Shape state change listings:
___

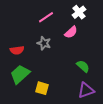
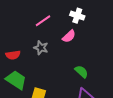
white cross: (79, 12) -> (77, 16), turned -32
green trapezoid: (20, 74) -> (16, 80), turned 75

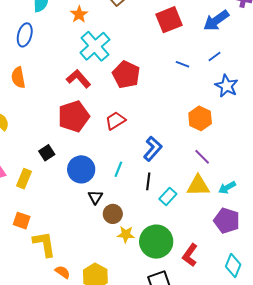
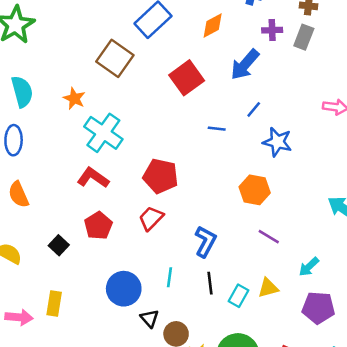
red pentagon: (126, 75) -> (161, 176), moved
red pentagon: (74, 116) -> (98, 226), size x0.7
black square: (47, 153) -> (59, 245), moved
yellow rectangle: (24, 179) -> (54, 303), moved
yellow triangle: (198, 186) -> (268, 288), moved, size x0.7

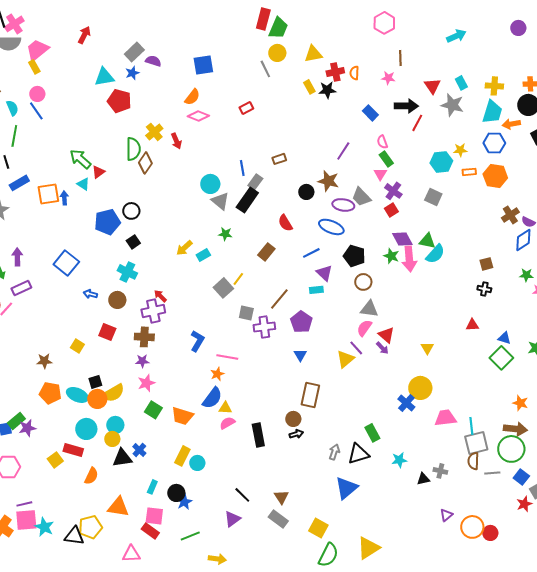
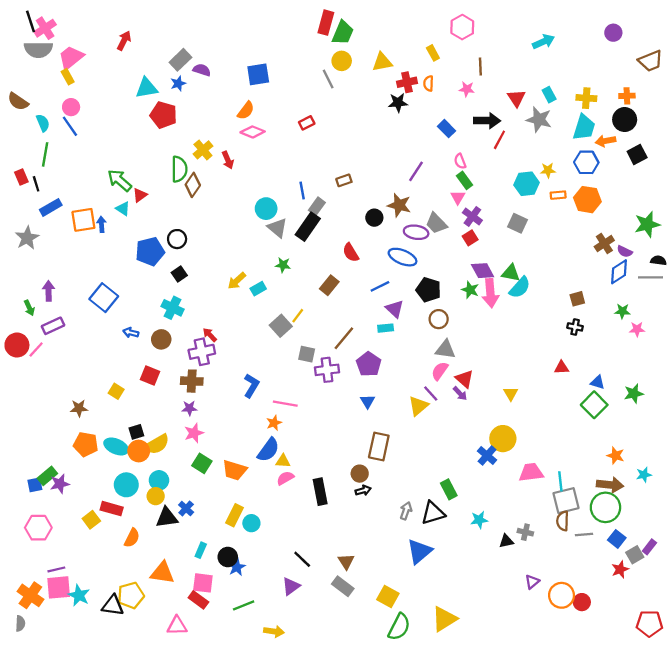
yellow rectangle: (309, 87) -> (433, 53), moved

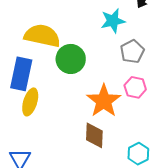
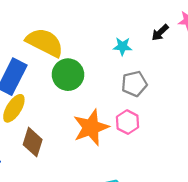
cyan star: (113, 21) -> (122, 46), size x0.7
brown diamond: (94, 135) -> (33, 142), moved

___

*What the task asks*
Restate all entries above exactly, but not the images.

*Result of the task*
white cross: (79, 12) -> (77, 16), turned -32
green trapezoid: (20, 74) -> (16, 80), turned 75

red pentagon: (126, 75) -> (161, 176), moved
red pentagon: (74, 116) -> (98, 226), size x0.7
black square: (47, 153) -> (59, 245), moved
yellow rectangle: (24, 179) -> (54, 303), moved
yellow triangle: (198, 186) -> (268, 288), moved, size x0.7

yellow rectangle: (309, 87) -> (433, 53), moved

cyan star: (113, 21) -> (122, 46), size x0.7
brown diamond: (94, 135) -> (33, 142), moved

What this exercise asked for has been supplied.